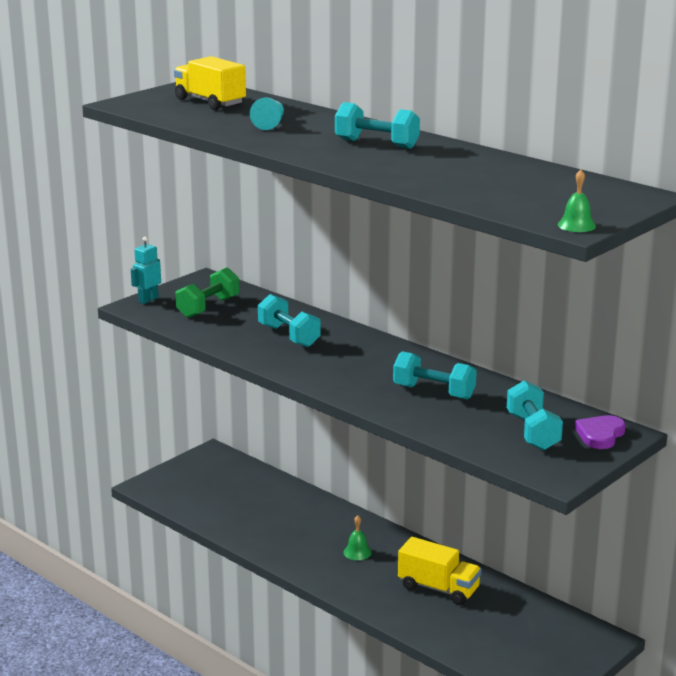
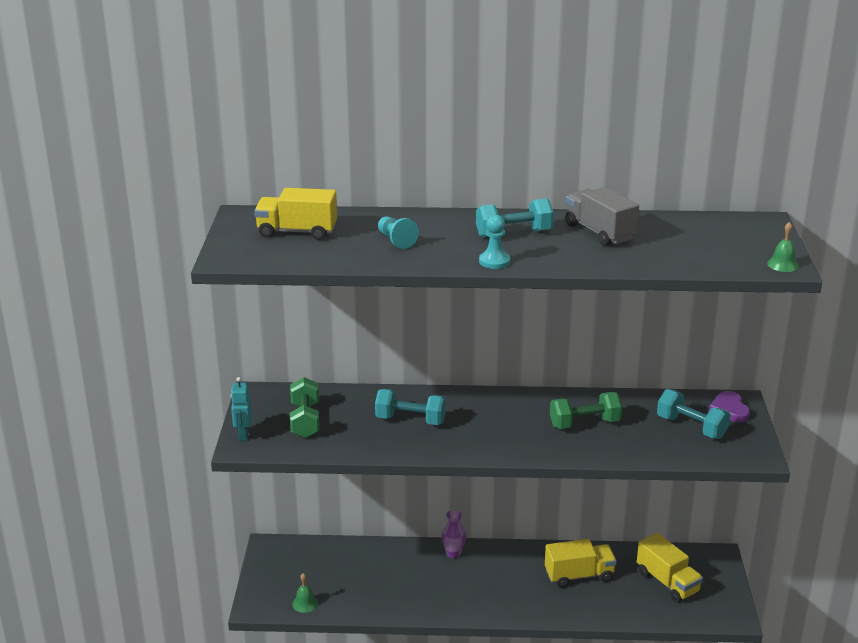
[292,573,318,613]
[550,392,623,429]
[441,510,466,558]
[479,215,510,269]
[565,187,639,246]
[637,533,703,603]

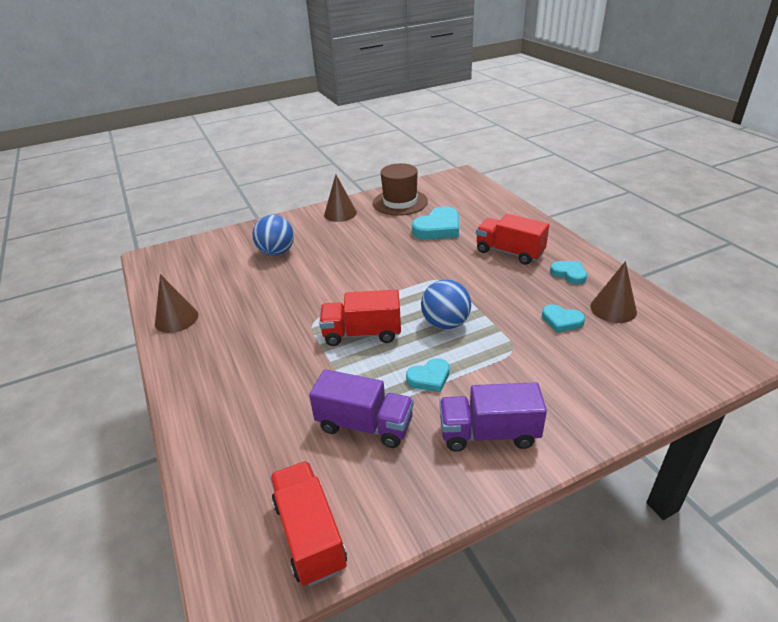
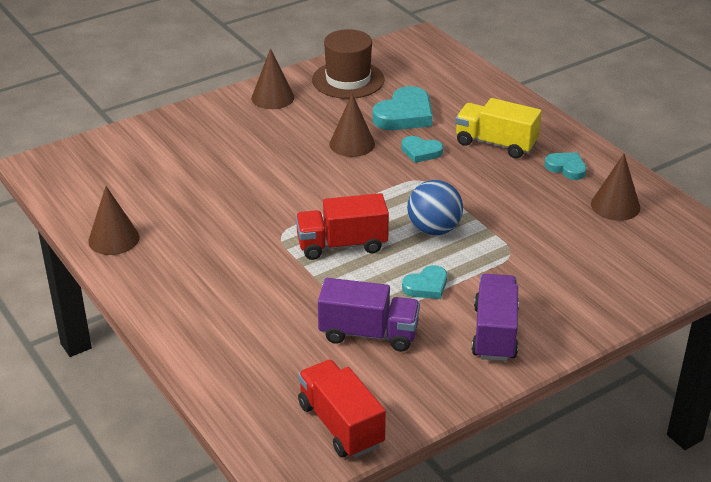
[252,215,294,256] (first image)
[472,274,519,361]
[455,98,542,158]
[401,136,443,163]
[330,93,375,157]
━━━━━━━━━━━━━━━━
▸ **EXERCISE INSTRUCTIONS**
The listing above needs to be output again exactly. Don't include the pictures.

▸ **EXERCISE RESULT**
[292,573,318,613]
[550,392,623,429]
[441,510,466,558]
[479,215,510,269]
[565,187,639,246]
[637,533,703,603]

[252,215,294,256] (first image)
[472,274,519,361]
[455,98,542,158]
[401,136,443,163]
[330,93,375,157]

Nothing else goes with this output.